#### Description of the task:
Duplicate the records below verbatim, beginning with their first line and stopping after the line that contains "blue semicircle: moved 2 px left, 4 px up", with that line included.

#### Dataset content:
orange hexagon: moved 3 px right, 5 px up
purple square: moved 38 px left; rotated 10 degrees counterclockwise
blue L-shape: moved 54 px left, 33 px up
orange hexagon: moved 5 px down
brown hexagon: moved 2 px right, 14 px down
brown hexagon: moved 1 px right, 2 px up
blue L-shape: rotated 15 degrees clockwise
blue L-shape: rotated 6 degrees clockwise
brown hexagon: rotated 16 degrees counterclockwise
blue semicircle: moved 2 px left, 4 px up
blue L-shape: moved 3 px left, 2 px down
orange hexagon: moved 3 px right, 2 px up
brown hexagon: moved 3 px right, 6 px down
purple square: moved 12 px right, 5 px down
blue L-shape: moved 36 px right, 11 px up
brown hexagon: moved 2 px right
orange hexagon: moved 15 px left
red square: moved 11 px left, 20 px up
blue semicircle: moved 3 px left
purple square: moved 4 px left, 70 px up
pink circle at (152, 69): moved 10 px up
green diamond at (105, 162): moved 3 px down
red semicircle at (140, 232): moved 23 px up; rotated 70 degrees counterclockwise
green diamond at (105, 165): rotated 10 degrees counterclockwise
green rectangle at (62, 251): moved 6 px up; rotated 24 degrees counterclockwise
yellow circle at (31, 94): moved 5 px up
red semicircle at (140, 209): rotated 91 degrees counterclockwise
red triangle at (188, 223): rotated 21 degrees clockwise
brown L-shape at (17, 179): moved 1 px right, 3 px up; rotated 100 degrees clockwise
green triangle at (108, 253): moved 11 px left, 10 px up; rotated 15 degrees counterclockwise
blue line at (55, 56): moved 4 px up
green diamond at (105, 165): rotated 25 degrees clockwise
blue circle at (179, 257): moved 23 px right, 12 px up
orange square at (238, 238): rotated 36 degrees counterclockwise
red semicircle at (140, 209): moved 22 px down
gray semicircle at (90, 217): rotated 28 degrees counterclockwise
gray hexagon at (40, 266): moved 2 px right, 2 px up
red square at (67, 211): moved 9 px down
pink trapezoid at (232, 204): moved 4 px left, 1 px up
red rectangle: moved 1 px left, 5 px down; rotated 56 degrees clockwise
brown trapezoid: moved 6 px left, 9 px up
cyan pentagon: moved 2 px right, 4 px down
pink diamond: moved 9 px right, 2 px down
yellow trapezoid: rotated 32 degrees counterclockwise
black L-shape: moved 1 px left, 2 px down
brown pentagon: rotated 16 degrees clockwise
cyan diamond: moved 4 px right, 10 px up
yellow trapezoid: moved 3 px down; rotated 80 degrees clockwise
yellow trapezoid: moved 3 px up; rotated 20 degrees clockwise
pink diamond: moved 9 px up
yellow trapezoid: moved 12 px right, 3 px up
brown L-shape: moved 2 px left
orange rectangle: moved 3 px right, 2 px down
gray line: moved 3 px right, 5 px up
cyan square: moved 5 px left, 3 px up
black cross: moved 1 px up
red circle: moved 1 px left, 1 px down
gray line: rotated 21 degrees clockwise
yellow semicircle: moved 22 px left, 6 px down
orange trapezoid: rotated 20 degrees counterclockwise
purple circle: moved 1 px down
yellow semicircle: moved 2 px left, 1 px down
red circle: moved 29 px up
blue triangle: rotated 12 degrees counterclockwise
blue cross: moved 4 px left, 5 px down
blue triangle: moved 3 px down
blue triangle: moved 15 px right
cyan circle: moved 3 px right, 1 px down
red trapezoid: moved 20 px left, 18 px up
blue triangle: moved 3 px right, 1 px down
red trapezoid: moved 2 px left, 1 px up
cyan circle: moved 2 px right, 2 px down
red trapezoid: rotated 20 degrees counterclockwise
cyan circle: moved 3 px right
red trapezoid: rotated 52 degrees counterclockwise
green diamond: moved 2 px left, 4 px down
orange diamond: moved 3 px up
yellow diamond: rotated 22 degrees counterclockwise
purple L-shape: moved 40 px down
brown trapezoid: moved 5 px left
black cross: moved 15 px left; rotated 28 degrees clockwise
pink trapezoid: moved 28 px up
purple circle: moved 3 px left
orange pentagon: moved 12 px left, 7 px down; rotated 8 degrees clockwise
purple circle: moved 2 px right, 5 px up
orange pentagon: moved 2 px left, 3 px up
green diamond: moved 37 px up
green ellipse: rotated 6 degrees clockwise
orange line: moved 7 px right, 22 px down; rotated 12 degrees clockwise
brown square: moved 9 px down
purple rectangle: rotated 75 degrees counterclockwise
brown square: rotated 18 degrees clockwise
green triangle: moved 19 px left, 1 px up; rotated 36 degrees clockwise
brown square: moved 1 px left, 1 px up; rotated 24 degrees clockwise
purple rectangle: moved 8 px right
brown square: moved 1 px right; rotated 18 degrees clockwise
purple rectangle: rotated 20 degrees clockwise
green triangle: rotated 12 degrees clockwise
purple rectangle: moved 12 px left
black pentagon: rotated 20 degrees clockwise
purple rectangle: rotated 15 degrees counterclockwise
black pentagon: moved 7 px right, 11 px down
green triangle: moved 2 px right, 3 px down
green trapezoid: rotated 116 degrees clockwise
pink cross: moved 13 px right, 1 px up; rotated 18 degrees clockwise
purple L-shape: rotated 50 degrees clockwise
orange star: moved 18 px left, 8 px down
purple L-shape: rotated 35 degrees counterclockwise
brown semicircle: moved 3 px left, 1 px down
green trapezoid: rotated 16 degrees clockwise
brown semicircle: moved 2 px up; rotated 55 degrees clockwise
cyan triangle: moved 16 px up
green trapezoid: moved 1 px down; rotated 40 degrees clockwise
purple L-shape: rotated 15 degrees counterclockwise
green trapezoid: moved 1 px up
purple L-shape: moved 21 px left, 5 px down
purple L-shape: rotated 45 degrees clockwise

#### Response to this exercise:
orange hexagon: moved 3 px right, 5 px up
purple square: moved 38 px left; rotated 10 degrees counterclockwise
blue L-shape: moved 54 px left, 33 px up
orange hexagon: moved 5 px down
brown hexagon: moved 2 px right, 14 px down
brown hexagon: moved 1 px right, 2 px up
blue L-shape: rotated 15 degrees clockwise
blue L-shape: rotated 6 degrees clockwise
brown hexagon: rotated 16 degrees counterclockwise
blue semicircle: moved 2 px left, 4 px up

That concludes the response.